Directions for this task: Starting with the first line and ending with the one that holds "(319, 350) = (623, 329): yellow", retype the entries exactly.

Provided records:
⁂

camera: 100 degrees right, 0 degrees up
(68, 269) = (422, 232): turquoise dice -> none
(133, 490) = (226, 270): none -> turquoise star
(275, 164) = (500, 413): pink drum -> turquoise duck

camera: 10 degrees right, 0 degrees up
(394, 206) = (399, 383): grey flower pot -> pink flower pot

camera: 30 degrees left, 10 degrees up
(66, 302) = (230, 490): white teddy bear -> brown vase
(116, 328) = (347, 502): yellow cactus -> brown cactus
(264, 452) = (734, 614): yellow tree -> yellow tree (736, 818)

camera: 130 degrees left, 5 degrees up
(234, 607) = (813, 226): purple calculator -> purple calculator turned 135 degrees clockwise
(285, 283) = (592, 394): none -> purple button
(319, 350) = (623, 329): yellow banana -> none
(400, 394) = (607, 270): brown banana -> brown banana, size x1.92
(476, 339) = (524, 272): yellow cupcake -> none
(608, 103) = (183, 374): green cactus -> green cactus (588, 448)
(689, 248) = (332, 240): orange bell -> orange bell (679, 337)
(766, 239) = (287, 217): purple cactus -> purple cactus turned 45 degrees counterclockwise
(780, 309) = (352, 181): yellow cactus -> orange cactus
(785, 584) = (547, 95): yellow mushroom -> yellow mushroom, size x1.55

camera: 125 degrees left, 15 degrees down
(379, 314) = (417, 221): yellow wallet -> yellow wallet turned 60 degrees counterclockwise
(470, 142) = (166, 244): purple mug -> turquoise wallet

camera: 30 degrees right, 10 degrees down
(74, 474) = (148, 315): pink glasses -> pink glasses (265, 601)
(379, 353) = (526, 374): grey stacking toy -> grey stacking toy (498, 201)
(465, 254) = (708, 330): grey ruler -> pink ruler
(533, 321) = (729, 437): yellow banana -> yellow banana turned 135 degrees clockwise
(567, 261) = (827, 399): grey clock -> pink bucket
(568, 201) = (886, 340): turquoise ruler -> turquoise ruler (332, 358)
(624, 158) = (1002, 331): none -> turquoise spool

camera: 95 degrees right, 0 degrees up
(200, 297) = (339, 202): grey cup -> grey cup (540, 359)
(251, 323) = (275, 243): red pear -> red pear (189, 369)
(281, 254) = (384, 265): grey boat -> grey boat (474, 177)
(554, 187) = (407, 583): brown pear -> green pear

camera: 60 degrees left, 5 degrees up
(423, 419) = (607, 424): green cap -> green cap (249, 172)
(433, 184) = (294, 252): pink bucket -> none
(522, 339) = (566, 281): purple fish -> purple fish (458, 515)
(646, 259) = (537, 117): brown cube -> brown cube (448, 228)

⁂

Your response:
camera: 100 degrees right, 0 degrees up
(68, 269) = (422, 232): turquoise dice -> none
(133, 490) = (226, 270): none -> turquoise star
(275, 164) = (500, 413): pink drum -> turquoise duck

camera: 10 degrees right, 0 degrees up
(394, 206) = (399, 383): grey flower pot -> pink flower pot

camera: 30 degrees left, 10 degrees up
(66, 302) = (230, 490): white teddy bear -> brown vase
(116, 328) = (347, 502): yellow cactus -> brown cactus
(264, 452) = (734, 614): yellow tree -> yellow tree (736, 818)

camera: 130 degrees left, 5 degrees up
(234, 607) = (813, 226): purple calculator -> purple calculator turned 135 degrees clockwise
(285, 283) = (592, 394): none -> purple button
(319, 350) = (623, 329): yellow banana -> none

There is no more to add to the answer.